WHAT YOU SHOULD DO
No pictures should be carried over. Output all other parts of the entries verbatim.

RECORDS SHOWN

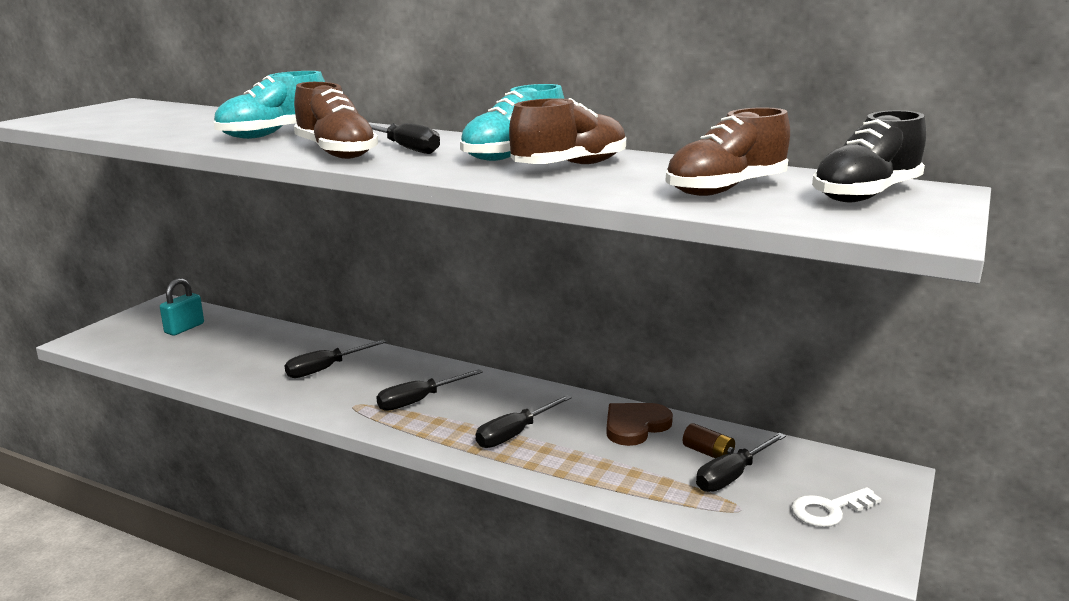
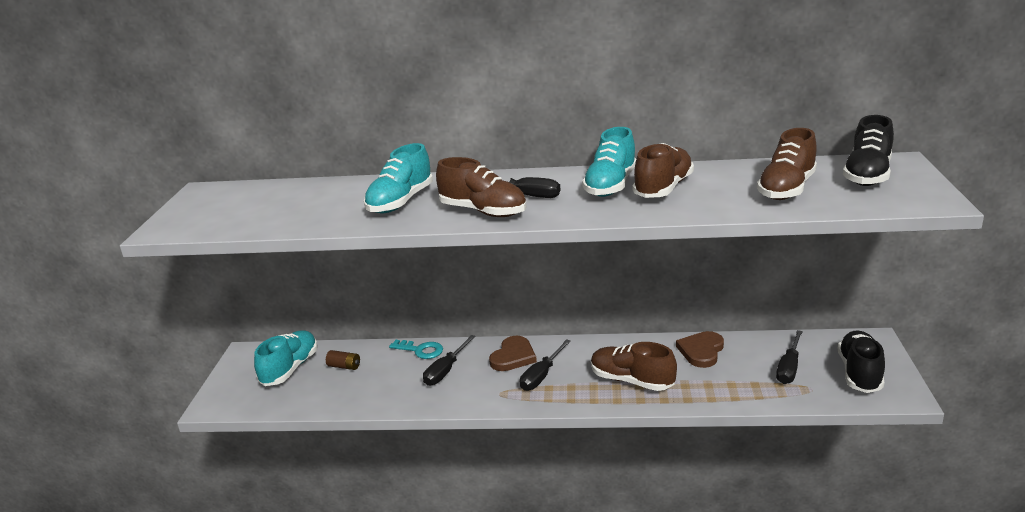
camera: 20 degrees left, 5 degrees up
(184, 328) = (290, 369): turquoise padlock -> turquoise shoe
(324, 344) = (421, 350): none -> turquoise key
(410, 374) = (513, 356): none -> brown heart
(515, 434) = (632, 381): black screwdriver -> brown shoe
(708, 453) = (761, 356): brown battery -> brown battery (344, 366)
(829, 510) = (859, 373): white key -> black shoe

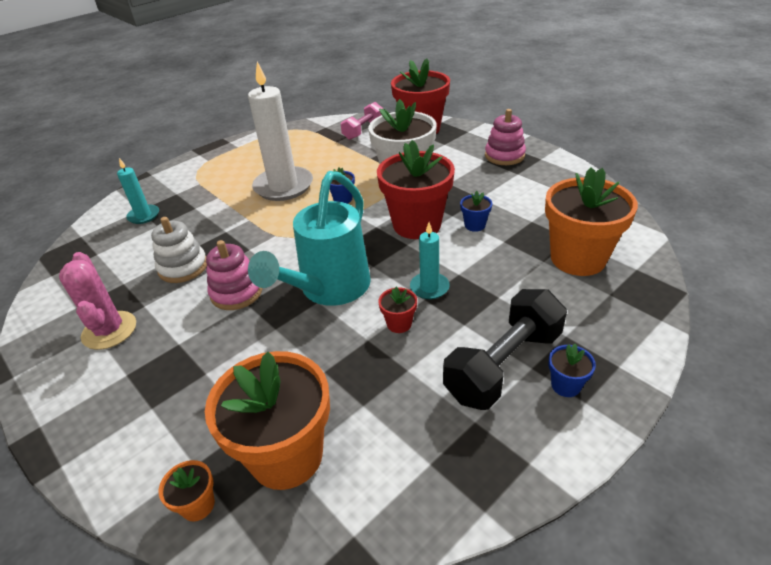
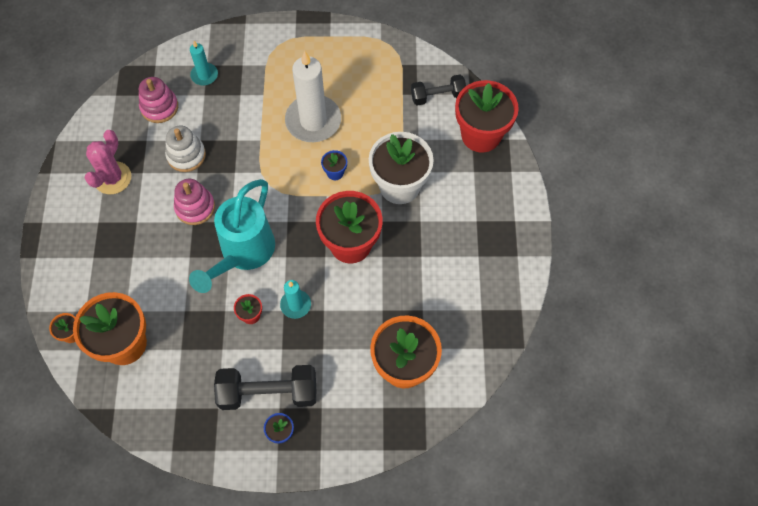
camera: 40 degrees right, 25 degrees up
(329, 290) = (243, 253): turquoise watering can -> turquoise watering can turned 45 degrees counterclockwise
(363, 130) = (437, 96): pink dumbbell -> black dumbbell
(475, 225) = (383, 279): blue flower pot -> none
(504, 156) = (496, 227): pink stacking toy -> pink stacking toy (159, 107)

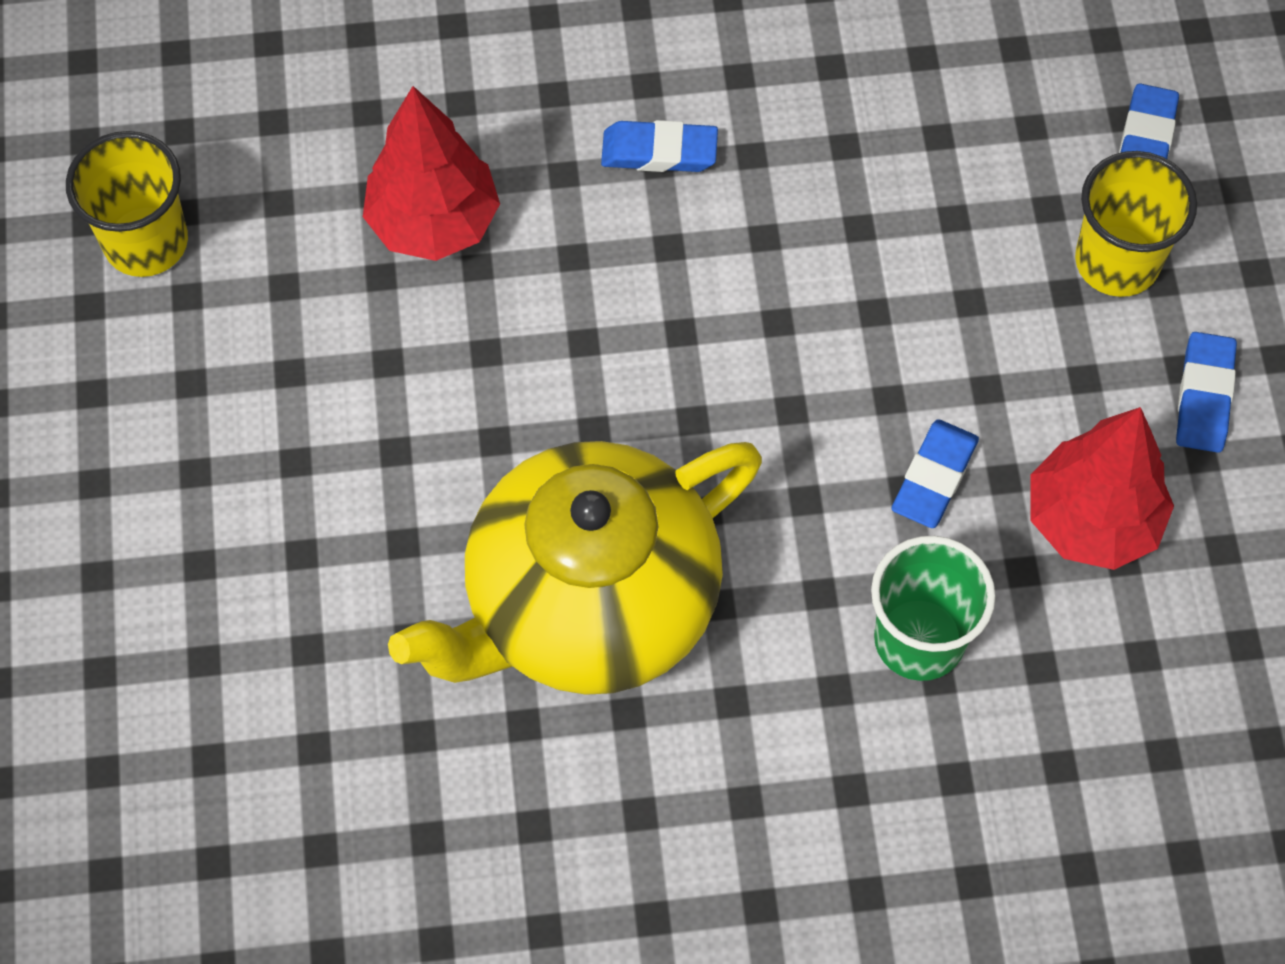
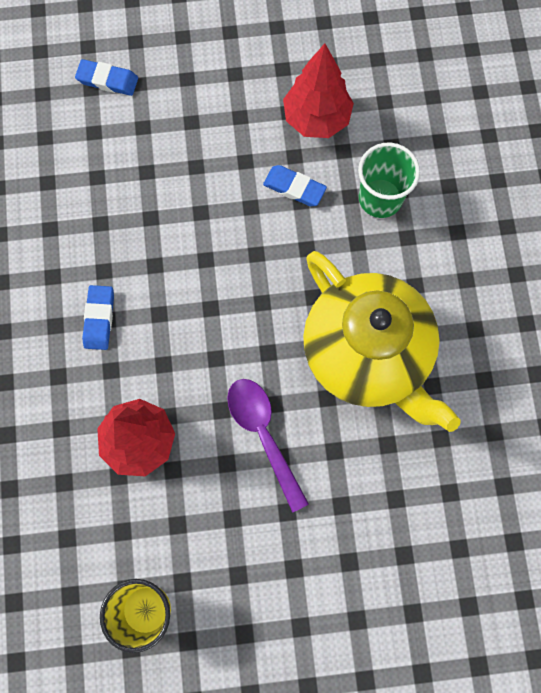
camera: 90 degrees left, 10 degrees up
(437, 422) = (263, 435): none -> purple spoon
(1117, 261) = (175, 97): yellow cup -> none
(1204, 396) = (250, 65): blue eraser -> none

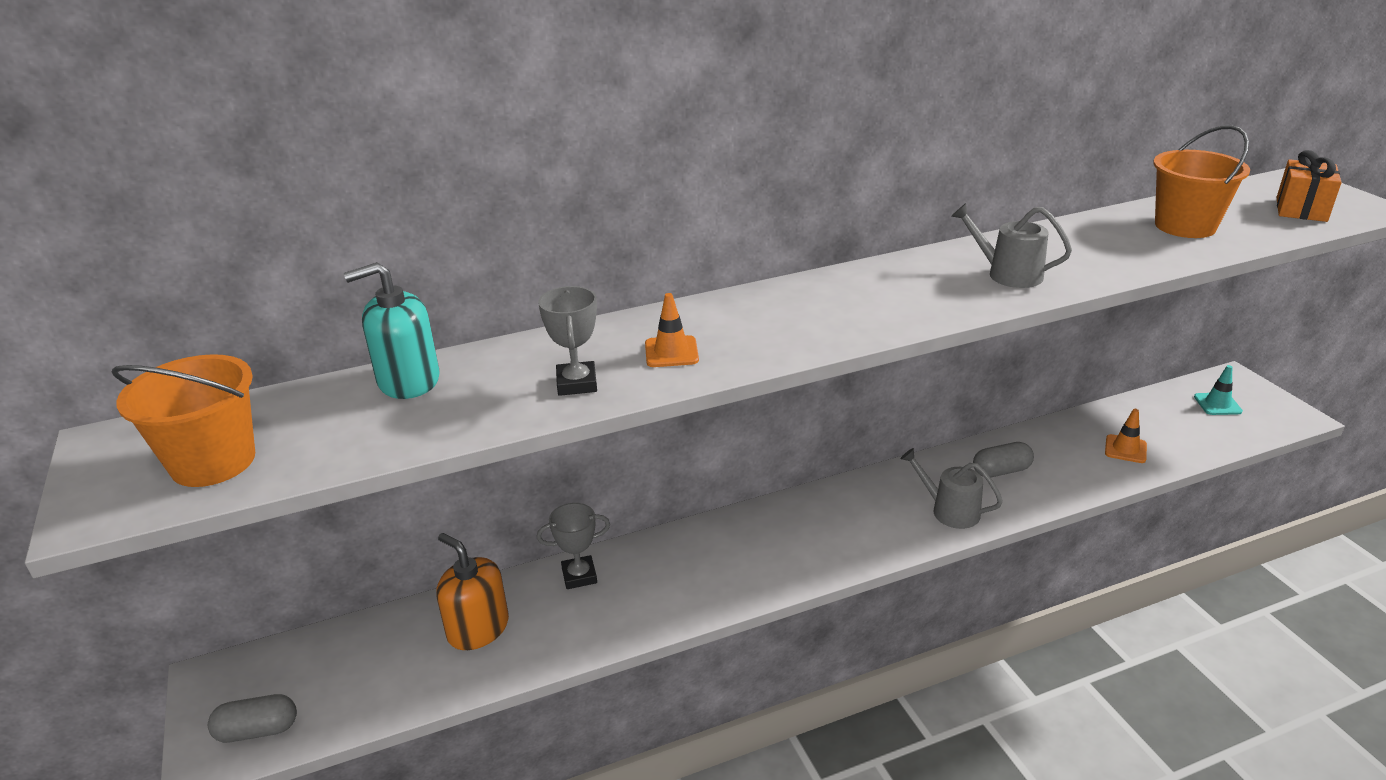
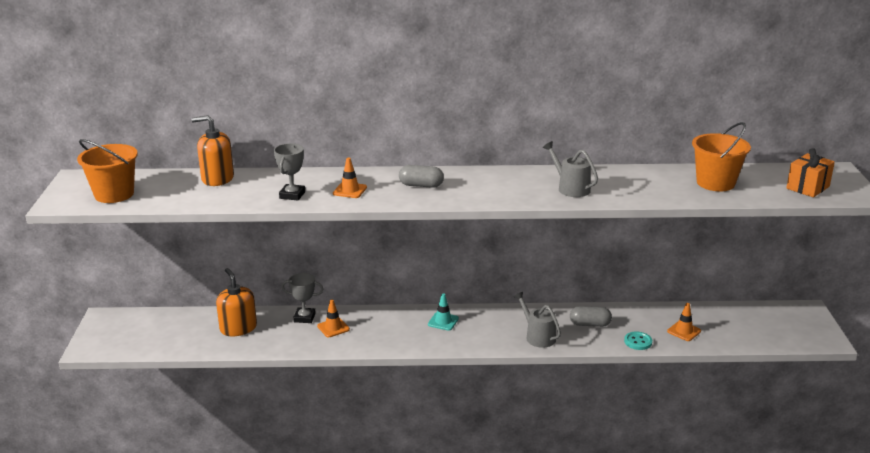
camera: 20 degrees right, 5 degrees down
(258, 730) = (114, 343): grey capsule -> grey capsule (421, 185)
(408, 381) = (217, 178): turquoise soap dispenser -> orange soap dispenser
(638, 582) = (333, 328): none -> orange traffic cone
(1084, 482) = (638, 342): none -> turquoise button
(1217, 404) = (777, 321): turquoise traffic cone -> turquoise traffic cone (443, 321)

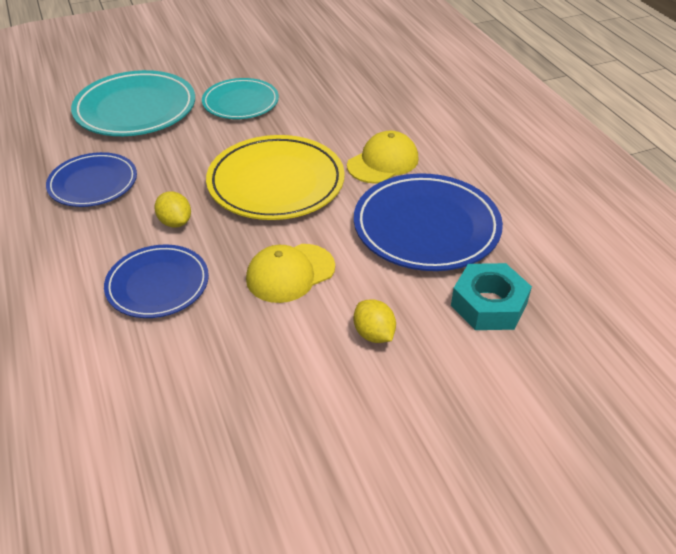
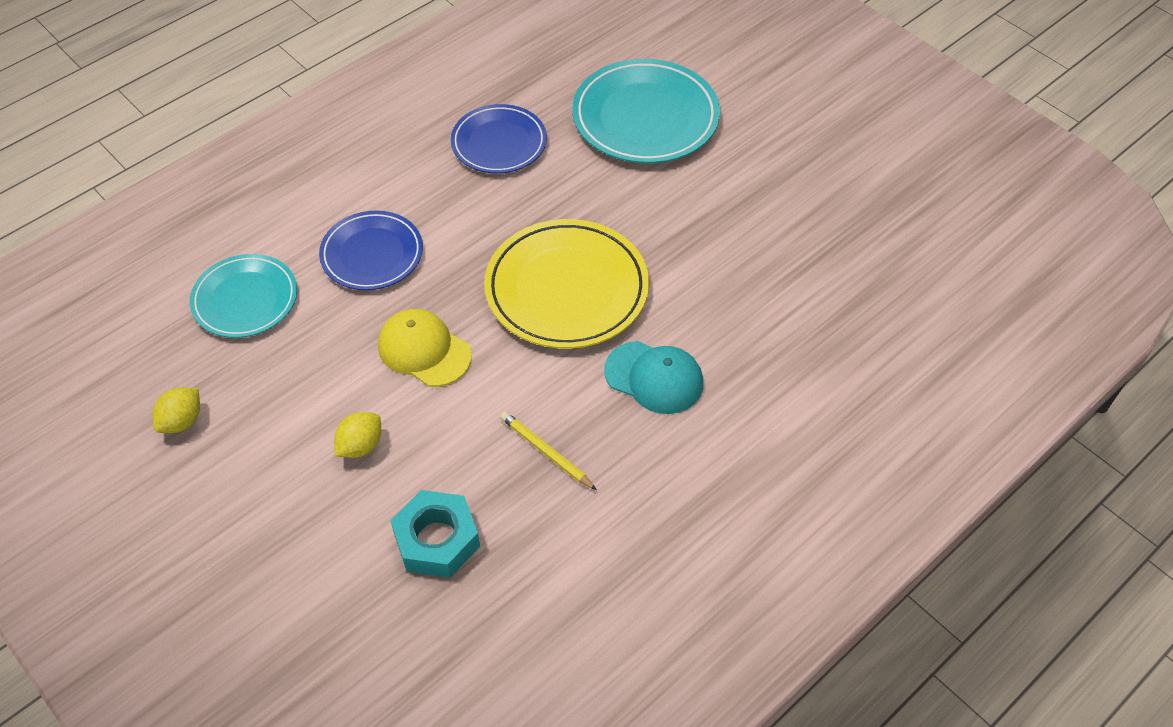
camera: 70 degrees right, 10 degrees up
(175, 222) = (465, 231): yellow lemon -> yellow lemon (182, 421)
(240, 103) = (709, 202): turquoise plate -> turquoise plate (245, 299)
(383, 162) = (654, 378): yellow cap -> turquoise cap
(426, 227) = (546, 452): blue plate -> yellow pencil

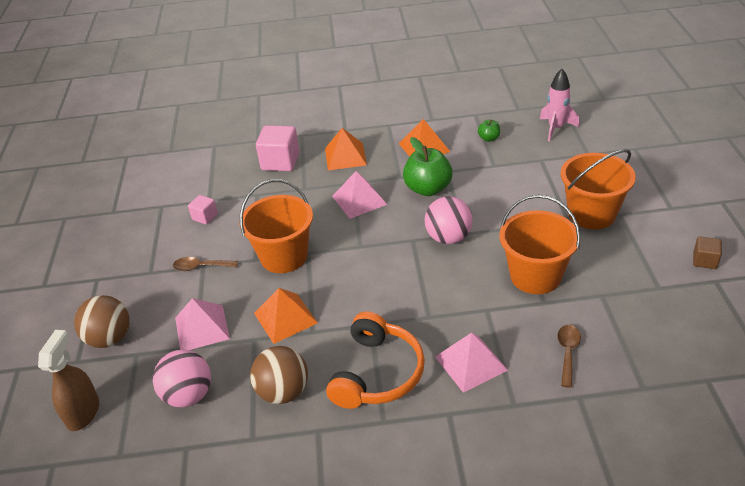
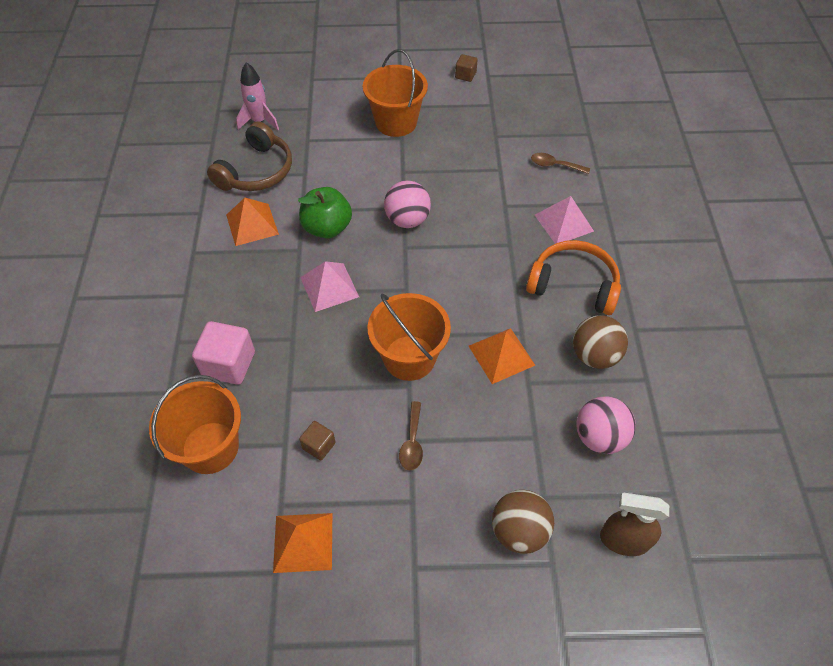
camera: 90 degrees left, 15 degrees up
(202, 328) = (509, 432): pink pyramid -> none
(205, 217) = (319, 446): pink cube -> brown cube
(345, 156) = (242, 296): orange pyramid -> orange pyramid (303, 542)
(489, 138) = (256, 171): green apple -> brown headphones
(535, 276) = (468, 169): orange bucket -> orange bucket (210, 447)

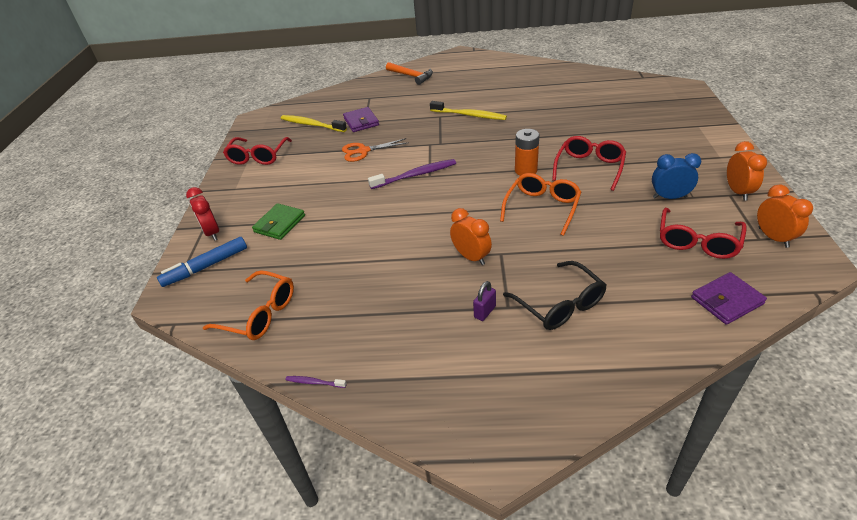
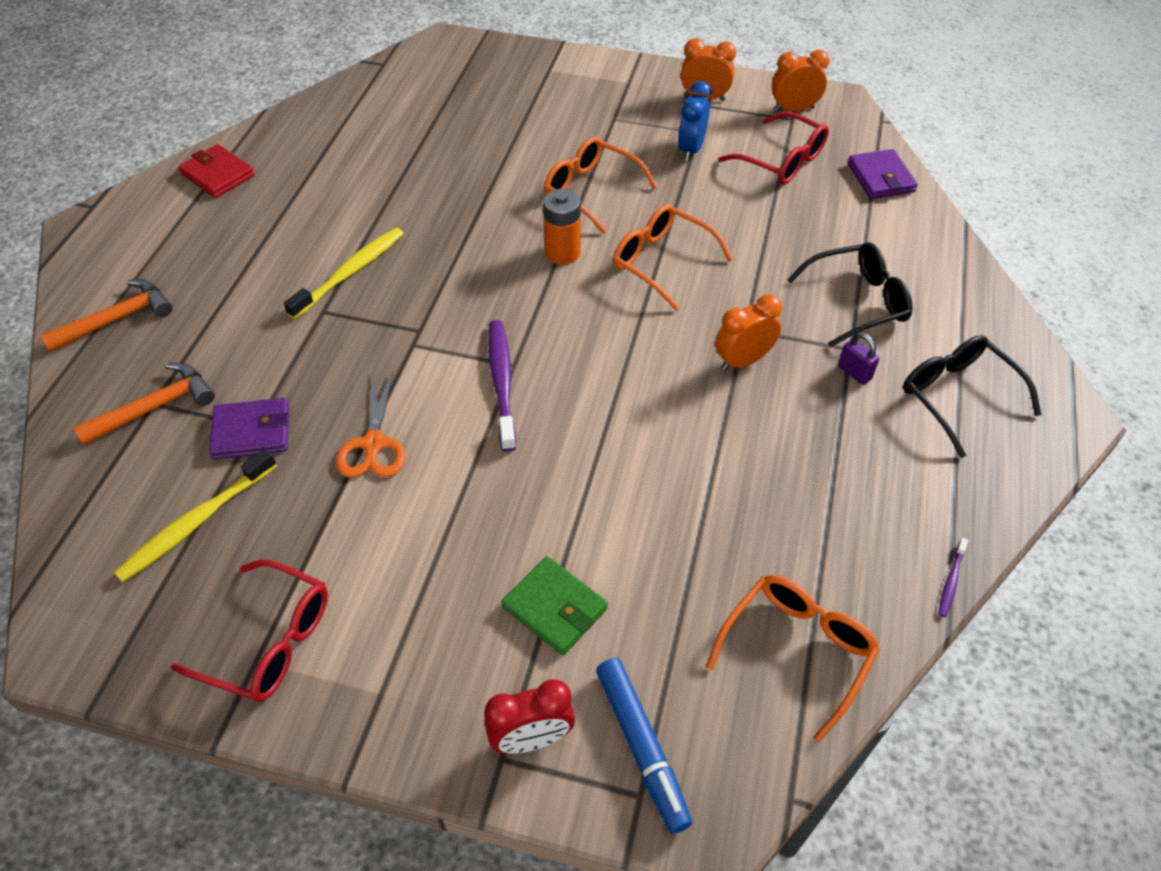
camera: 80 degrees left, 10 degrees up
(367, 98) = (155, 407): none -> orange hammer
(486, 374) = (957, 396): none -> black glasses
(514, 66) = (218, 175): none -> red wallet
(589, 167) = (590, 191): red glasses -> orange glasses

ANSWER FOR THIS EXERCISE
camera: 20 degrees left, 5 degrees up
(184, 328) = (290, 369): turquoise padlock -> turquoise shoe
(324, 344) = (421, 350): none -> turquoise key
(410, 374) = (513, 356): none -> brown heart
(515, 434) = (632, 381): black screwdriver -> brown shoe
(708, 453) = (761, 356): brown battery -> brown battery (344, 366)
(829, 510) = (859, 373): white key -> black shoe

camera: 40 degrees right, 25 degrees up
(329, 290) = (243, 253): turquoise watering can -> turquoise watering can turned 45 degrees counterclockwise
(363, 130) = (437, 96): pink dumbbell -> black dumbbell
(475, 225) = (383, 279): blue flower pot -> none
(504, 156) = (496, 227): pink stacking toy -> pink stacking toy (159, 107)

camera: 90 degrees left, 10 degrees up
(437, 422) = (263, 435): none -> purple spoon
(1117, 261) = (175, 97): yellow cup -> none
(1204, 396) = (250, 65): blue eraser -> none

camera: 20 degrees right, 5 degrees down
(258, 730) = (114, 343): grey capsule -> grey capsule (421, 185)
(408, 381) = (217, 178): turquoise soap dispenser -> orange soap dispenser
(638, 582) = (333, 328): none -> orange traffic cone
(1084, 482) = (638, 342): none -> turquoise button
(1217, 404) = (777, 321): turquoise traffic cone -> turquoise traffic cone (443, 321)

camera: 70 degrees right, 10 degrees up
(175, 222) = (465, 231): yellow lemon -> yellow lemon (182, 421)
(240, 103) = (709, 202): turquoise plate -> turquoise plate (245, 299)
(383, 162) = (654, 378): yellow cap -> turquoise cap
(426, 227) = (546, 452): blue plate -> yellow pencil

camera: 90 degrees left, 15 degrees up
(202, 328) = (509, 432): pink pyramid -> none
(205, 217) = (319, 446): pink cube -> brown cube
(345, 156) = (242, 296): orange pyramid -> orange pyramid (303, 542)
(489, 138) = (256, 171): green apple -> brown headphones
(535, 276) = (468, 169): orange bucket -> orange bucket (210, 447)

camera: 80 degrees left, 10 degrees up
(367, 98) = (155, 407): none -> orange hammer
(486, 374) = (957, 396): none -> black glasses
(514, 66) = (218, 175): none -> red wallet
(589, 167) = (590, 191): red glasses -> orange glasses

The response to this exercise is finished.